*** Block opens ***

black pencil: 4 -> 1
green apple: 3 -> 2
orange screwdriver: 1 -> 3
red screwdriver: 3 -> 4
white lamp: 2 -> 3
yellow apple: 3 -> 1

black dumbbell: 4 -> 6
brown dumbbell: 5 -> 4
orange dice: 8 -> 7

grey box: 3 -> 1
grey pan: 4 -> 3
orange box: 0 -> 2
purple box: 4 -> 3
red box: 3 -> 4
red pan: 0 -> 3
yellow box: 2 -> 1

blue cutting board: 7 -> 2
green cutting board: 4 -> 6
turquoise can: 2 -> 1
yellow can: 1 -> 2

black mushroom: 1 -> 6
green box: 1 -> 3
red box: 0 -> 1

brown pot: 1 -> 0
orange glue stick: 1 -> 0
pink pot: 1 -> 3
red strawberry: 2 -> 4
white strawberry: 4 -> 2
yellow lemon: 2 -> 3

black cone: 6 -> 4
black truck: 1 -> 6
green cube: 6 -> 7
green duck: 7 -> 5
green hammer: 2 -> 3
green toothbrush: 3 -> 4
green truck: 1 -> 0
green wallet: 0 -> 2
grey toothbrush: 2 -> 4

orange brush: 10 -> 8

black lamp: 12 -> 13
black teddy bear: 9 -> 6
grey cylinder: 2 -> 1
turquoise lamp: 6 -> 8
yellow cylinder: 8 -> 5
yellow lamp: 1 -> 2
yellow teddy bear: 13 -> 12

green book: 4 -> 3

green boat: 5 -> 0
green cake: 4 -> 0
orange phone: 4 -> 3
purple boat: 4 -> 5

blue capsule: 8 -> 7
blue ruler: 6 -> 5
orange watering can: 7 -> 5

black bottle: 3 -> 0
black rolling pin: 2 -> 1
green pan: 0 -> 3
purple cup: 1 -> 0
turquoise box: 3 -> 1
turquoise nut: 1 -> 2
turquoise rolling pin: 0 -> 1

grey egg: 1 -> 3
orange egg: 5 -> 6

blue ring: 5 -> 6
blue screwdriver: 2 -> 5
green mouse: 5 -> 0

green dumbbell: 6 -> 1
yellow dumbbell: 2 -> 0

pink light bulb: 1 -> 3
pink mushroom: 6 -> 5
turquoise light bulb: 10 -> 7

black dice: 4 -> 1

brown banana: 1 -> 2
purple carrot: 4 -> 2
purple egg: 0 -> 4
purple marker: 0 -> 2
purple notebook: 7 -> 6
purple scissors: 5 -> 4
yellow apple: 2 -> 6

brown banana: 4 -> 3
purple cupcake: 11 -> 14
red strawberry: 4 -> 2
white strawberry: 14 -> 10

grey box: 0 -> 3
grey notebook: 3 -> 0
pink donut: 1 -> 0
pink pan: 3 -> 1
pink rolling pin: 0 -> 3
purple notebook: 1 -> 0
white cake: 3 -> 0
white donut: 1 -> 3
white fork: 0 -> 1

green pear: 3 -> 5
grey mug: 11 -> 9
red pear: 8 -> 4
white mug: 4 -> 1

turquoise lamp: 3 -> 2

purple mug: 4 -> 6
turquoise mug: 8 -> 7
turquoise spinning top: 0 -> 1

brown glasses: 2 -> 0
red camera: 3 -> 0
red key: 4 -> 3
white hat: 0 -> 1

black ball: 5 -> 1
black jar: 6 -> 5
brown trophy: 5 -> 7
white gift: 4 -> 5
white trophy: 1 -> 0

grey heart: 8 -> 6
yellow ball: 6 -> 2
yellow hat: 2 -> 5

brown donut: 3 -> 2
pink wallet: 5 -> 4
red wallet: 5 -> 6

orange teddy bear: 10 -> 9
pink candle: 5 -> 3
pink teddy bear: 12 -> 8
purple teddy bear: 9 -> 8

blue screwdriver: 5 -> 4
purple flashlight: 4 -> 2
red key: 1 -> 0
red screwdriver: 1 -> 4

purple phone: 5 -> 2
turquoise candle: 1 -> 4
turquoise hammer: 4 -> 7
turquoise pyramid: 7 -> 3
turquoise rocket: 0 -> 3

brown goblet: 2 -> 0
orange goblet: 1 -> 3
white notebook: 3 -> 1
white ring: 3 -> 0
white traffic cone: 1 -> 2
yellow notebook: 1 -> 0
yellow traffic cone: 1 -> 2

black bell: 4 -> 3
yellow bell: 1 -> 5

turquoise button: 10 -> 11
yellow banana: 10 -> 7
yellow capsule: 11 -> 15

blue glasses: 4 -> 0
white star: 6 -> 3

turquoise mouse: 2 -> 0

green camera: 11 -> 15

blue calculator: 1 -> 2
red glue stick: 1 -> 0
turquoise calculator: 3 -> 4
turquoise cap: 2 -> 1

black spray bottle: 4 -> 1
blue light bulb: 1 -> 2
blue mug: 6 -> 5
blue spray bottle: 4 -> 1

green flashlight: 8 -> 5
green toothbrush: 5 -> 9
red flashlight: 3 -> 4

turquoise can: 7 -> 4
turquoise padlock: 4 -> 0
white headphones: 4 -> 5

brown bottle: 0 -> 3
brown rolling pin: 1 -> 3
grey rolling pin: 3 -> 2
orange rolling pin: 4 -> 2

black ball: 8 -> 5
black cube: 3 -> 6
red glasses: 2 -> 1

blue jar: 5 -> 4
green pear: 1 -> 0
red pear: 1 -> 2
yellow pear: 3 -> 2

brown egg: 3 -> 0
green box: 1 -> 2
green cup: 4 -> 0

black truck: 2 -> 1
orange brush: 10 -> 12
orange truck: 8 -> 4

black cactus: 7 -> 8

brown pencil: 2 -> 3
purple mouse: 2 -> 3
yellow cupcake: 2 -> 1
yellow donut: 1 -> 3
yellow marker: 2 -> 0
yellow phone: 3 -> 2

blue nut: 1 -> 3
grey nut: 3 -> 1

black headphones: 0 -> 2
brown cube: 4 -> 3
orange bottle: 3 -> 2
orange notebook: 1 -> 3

*** Block closes ***

### Exercise
Please tally the lines of the entries that hold "bottle" and give only the resulting number.

### Written solution
5